## START Data for processing

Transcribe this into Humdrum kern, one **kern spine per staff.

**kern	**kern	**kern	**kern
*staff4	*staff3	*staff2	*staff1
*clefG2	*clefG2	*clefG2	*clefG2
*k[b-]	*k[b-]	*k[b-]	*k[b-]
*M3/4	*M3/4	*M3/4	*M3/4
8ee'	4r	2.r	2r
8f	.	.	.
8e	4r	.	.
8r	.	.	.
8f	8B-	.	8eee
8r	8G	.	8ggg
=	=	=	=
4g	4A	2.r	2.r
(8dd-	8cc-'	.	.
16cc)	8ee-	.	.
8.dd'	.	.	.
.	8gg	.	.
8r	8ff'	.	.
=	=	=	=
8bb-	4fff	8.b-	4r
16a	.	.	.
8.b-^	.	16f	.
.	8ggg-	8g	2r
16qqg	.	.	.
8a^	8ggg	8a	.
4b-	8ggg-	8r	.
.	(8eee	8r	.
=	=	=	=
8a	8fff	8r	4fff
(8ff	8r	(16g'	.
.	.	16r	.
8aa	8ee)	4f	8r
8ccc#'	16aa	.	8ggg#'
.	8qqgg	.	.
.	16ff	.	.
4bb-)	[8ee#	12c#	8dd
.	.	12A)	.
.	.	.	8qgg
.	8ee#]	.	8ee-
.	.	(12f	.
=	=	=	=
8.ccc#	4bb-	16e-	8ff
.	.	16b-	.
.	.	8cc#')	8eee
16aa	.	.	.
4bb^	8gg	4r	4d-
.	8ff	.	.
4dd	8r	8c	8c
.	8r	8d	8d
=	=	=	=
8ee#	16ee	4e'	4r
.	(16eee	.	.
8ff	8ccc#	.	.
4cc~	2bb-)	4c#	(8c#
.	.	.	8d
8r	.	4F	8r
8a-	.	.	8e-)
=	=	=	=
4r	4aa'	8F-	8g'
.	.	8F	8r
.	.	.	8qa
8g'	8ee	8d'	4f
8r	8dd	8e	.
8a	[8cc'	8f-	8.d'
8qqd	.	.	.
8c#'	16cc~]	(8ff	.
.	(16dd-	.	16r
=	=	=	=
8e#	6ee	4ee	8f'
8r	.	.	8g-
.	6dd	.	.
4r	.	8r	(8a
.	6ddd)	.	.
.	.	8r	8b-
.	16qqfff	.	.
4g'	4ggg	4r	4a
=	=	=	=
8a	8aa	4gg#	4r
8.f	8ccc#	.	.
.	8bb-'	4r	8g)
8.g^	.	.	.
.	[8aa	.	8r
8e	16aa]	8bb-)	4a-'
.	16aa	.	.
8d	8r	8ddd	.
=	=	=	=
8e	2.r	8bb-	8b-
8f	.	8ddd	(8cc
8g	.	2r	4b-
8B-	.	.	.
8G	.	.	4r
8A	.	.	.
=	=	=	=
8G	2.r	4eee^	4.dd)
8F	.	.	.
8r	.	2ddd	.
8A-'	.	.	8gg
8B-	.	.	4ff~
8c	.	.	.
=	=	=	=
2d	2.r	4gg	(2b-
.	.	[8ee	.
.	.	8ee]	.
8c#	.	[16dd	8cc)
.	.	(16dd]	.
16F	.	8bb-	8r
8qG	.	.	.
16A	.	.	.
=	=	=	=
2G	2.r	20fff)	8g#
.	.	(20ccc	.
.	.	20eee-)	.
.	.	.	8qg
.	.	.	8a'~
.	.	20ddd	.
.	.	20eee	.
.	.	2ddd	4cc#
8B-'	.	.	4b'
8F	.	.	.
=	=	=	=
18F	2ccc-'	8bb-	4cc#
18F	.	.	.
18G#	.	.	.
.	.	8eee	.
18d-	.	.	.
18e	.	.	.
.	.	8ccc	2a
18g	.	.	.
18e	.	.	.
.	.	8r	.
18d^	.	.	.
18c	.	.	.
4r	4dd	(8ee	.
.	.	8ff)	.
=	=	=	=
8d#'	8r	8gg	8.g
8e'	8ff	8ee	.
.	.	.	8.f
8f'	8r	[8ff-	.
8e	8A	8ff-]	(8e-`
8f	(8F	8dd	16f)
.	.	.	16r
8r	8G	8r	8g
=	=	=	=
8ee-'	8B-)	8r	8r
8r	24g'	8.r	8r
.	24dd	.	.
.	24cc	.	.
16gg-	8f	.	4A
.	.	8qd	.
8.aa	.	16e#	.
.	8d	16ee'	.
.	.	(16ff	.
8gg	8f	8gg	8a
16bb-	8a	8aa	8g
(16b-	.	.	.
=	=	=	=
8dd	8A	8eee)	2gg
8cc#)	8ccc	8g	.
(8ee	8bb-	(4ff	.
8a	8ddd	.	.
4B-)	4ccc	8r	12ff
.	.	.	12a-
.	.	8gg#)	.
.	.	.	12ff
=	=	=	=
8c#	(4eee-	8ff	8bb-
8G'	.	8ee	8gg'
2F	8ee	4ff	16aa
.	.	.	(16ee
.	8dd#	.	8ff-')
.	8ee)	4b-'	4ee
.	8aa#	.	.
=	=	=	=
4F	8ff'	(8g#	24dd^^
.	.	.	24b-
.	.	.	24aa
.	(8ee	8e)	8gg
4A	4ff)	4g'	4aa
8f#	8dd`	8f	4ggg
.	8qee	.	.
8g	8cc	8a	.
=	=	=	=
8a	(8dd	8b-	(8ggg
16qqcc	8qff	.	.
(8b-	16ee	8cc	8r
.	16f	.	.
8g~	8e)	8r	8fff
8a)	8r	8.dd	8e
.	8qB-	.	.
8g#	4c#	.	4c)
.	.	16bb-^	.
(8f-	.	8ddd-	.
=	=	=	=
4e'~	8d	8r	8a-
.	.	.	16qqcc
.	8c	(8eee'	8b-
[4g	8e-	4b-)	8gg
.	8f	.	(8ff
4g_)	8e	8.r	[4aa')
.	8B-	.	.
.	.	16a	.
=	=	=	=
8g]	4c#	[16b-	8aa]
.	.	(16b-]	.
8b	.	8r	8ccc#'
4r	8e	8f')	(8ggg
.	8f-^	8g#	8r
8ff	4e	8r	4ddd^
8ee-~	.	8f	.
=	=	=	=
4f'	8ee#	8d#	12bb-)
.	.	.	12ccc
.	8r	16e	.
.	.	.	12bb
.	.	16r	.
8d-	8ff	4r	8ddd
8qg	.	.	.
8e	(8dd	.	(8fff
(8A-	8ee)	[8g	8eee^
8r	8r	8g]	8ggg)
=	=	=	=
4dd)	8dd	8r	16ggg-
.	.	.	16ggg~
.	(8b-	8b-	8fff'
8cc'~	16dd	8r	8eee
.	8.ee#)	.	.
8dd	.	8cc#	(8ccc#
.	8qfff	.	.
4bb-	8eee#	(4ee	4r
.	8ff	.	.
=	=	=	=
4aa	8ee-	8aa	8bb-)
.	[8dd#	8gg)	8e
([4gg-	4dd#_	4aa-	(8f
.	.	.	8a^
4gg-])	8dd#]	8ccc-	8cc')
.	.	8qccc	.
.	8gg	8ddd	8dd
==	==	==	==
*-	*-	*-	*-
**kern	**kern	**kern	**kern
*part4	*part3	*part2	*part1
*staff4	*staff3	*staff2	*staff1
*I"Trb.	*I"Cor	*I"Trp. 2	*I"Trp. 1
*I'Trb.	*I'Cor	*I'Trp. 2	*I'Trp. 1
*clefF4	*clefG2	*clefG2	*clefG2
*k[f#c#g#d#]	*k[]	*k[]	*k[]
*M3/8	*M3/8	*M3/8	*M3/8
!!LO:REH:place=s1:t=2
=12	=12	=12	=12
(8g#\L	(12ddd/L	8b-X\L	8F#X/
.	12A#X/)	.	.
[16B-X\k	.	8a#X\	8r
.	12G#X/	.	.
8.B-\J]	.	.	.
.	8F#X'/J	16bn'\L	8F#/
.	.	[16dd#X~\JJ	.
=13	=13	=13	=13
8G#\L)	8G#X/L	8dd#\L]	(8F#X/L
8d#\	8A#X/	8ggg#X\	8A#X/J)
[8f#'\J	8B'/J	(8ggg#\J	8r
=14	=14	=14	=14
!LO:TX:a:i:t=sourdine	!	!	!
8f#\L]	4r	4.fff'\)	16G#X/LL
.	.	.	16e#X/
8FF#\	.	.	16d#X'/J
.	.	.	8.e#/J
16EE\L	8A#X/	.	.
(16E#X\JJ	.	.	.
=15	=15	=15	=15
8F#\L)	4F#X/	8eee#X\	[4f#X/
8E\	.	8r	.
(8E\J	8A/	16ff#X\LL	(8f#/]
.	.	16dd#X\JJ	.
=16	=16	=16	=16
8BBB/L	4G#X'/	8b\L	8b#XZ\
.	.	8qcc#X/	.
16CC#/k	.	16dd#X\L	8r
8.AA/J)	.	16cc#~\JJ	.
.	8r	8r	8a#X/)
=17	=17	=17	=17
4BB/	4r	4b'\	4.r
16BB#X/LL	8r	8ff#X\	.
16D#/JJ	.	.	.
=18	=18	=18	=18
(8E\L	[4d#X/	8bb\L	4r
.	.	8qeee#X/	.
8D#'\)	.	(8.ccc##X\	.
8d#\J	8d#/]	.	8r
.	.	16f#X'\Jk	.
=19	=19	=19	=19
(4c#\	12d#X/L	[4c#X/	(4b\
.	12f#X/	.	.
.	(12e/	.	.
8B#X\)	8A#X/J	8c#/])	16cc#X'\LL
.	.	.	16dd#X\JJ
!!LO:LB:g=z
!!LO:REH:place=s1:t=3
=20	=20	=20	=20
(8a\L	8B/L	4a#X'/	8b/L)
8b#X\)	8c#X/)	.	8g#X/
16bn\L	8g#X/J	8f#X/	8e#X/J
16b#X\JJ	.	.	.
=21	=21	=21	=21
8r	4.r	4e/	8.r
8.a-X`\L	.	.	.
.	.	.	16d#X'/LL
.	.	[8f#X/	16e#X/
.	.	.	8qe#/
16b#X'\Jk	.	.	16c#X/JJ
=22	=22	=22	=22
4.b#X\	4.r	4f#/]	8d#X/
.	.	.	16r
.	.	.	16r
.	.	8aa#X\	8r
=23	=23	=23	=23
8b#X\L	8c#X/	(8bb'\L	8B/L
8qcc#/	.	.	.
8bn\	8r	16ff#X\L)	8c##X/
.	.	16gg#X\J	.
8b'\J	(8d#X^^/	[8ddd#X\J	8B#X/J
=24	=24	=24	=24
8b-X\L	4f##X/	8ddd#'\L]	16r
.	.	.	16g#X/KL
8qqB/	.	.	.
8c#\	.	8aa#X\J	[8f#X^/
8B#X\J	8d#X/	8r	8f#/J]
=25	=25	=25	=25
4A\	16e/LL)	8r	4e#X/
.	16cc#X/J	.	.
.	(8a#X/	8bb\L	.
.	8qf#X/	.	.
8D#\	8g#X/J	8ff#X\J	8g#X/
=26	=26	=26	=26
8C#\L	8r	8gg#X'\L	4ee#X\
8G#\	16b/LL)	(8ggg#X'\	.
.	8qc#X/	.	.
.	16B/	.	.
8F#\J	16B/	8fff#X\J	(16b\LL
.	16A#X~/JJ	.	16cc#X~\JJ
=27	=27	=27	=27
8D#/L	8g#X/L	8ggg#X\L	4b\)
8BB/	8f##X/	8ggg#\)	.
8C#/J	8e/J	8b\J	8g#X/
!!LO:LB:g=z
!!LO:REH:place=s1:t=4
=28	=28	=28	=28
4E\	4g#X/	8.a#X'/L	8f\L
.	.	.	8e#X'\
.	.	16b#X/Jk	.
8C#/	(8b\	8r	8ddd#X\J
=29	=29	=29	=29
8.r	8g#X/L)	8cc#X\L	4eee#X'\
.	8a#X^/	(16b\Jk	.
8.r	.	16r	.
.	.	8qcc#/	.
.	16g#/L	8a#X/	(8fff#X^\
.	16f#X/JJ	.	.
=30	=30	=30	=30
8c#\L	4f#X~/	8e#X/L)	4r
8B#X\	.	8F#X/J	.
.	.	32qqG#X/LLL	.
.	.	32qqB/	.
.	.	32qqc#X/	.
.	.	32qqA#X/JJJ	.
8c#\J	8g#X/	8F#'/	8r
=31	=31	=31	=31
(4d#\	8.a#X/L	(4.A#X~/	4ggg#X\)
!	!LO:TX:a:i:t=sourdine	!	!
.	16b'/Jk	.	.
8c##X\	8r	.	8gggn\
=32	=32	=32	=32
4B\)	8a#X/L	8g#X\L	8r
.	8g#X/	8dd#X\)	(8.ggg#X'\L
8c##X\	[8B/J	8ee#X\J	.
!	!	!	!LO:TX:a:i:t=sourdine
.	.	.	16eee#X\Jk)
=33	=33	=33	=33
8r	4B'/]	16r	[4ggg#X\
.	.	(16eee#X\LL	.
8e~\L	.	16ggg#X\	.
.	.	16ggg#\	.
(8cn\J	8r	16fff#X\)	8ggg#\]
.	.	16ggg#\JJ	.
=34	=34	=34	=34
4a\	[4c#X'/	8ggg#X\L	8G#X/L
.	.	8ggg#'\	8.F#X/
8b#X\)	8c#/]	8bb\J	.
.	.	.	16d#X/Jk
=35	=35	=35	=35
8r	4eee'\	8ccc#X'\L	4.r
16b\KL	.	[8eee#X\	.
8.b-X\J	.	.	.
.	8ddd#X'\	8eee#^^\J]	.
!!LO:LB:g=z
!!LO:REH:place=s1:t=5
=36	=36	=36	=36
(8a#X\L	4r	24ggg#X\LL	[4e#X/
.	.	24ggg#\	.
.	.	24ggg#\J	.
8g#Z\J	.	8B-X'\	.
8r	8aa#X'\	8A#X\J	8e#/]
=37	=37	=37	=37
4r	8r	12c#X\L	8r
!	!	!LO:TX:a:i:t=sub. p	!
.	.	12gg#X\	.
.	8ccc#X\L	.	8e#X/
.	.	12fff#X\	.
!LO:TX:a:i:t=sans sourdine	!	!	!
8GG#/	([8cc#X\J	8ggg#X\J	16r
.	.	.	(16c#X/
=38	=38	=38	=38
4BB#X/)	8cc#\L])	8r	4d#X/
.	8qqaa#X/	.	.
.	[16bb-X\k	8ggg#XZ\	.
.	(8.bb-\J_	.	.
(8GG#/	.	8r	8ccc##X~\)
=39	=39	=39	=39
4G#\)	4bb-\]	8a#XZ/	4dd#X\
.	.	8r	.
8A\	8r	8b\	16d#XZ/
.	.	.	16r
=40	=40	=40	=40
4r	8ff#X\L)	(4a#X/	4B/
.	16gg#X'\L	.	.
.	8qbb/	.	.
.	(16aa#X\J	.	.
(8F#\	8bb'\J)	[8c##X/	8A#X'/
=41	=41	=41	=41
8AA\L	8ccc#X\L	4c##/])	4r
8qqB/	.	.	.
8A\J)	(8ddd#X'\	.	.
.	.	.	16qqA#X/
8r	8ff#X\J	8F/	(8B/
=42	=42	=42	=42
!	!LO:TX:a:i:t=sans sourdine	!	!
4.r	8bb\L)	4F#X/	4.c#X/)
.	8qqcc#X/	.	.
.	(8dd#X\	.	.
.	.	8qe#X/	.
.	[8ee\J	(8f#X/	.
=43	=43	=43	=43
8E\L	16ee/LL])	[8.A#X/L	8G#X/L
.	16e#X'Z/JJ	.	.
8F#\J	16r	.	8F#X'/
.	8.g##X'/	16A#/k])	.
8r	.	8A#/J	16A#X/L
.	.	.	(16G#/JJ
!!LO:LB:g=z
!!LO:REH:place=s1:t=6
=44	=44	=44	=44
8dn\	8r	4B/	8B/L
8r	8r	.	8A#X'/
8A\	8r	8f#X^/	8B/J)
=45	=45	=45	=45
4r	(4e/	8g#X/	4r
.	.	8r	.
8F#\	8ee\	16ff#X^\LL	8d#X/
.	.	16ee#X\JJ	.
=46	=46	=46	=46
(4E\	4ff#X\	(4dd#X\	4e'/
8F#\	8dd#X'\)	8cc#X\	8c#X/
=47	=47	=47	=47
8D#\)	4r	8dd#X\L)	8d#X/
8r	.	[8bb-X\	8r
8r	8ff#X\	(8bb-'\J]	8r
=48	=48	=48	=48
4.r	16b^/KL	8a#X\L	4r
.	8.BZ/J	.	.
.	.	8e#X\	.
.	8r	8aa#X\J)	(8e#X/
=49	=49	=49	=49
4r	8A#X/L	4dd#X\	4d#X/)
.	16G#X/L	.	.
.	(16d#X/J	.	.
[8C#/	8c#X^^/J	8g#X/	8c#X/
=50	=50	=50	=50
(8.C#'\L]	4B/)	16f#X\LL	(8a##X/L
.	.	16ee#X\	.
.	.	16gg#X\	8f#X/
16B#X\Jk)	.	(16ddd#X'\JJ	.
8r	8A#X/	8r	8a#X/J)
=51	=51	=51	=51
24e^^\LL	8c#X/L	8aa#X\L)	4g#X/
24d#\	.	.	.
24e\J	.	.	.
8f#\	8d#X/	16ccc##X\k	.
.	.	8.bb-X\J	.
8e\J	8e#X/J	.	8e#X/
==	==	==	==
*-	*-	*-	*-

## END Data for processing

**Exercise directions:** Return each line above that contains the string "place".

**Solution:**
!!LO:REH:place=s1:t=2
!!LO:REH:place=s1:t=3
!!LO:REH:place=s1:t=4
!!LO:REH:place=s1:t=5
!!LO:REH:place=s1:t=6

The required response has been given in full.